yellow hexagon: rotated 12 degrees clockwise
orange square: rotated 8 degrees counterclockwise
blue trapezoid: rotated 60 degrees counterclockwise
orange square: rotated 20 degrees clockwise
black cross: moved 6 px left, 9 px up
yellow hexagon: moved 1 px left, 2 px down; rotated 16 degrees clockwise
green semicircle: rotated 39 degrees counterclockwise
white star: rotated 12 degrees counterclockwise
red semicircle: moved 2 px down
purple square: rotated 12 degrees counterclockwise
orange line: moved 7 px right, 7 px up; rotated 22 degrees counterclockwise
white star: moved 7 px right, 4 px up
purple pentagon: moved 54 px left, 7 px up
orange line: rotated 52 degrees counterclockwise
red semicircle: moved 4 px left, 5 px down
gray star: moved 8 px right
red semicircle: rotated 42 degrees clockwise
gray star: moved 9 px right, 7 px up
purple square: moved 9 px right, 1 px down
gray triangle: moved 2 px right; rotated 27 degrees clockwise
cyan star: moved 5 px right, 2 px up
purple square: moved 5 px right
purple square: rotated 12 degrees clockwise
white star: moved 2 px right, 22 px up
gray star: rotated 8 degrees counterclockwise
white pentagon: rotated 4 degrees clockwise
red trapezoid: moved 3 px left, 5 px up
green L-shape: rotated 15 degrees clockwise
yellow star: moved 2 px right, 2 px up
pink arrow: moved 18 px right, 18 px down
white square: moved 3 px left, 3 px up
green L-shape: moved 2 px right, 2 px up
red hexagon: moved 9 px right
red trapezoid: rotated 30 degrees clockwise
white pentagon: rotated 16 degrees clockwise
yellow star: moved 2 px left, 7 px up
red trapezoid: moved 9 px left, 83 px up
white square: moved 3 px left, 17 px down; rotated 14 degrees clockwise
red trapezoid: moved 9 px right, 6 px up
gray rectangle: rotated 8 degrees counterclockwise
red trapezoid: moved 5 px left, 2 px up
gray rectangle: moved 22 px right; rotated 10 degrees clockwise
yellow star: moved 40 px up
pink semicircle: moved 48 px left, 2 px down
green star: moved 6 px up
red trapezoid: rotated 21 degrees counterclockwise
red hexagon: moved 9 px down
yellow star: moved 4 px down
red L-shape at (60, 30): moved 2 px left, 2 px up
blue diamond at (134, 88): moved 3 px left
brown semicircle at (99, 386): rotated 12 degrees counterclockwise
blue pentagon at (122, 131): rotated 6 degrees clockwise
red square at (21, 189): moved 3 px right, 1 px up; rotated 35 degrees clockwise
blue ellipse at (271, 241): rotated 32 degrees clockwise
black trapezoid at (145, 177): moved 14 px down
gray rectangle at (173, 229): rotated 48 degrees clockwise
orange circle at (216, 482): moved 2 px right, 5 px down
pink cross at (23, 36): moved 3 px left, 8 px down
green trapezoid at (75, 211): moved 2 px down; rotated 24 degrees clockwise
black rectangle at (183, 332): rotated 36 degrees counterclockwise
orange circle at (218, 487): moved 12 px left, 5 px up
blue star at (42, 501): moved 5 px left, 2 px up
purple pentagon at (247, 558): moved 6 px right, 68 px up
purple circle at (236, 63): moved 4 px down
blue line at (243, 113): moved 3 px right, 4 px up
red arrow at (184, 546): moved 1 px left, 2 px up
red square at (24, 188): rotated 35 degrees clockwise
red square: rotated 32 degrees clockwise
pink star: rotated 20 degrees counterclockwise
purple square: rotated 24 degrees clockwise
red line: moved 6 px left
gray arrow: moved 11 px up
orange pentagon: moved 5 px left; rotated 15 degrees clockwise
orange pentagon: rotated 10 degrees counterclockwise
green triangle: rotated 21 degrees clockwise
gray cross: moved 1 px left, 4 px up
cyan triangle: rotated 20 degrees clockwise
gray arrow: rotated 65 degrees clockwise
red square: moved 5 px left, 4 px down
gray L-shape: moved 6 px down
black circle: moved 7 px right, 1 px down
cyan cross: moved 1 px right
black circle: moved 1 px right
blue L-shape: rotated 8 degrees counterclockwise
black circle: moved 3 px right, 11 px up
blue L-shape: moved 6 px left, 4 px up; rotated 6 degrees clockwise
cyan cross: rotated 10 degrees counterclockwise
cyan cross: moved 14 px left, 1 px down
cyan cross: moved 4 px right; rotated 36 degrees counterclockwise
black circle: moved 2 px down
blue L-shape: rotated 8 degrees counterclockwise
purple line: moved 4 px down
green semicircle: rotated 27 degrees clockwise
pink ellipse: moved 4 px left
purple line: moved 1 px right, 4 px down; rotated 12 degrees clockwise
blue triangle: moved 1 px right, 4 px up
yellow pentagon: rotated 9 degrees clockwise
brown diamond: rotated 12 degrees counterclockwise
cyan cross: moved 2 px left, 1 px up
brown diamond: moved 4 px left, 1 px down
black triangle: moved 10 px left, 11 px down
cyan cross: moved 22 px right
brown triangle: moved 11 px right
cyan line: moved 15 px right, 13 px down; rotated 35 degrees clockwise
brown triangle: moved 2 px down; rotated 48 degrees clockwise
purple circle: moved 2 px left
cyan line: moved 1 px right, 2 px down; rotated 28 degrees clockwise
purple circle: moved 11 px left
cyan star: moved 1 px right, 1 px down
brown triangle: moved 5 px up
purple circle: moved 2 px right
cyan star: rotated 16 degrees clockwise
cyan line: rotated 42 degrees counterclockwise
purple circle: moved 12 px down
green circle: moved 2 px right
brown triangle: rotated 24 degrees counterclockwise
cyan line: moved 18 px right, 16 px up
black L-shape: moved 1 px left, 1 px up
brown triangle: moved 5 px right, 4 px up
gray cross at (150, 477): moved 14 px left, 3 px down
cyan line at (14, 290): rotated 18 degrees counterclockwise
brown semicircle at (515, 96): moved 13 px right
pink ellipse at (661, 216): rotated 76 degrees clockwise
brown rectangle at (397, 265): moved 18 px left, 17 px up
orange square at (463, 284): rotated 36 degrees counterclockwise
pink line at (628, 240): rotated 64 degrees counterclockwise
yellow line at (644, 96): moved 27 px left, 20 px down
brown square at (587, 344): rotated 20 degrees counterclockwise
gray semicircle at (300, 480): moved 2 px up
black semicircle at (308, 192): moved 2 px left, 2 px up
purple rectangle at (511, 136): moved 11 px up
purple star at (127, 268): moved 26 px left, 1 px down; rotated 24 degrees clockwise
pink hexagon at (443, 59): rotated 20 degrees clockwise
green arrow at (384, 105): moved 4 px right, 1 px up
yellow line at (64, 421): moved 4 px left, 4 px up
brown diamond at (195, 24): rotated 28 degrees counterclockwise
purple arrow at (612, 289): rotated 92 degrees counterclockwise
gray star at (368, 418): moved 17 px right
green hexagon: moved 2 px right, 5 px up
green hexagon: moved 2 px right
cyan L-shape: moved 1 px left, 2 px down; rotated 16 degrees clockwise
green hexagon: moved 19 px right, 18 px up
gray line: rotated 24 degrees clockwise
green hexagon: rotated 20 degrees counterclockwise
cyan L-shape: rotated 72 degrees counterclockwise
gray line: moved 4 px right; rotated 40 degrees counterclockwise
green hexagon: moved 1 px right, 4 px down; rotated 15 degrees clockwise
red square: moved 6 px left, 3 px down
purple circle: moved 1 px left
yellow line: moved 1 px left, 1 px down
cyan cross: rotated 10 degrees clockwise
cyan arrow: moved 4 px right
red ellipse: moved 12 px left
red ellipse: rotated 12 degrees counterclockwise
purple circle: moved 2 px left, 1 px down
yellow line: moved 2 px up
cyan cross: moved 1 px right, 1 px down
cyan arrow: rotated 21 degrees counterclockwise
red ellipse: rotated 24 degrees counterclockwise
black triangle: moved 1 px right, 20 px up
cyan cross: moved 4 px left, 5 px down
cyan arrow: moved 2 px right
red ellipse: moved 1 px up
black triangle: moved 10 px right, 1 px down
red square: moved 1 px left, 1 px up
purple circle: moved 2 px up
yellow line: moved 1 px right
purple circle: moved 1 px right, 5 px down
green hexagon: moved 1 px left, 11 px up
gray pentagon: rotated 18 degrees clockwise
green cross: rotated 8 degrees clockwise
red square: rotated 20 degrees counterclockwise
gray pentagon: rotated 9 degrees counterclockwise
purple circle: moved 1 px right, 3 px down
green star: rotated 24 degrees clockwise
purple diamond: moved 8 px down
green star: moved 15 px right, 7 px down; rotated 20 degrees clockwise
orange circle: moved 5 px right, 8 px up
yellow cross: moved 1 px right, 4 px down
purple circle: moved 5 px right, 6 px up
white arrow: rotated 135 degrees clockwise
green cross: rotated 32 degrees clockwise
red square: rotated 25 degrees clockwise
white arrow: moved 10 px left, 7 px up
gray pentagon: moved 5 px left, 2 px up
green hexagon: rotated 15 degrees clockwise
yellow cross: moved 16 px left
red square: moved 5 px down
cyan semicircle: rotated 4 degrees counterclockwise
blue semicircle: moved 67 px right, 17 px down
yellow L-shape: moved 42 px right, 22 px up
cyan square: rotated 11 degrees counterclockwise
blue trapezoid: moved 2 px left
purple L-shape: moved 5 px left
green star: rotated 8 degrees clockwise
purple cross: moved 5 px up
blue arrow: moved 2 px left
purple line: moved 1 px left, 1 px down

--

[Task]: Count the lines above that contain the string "triangle". Case counts, and your reply should be only the number.

[Exercise output]: 12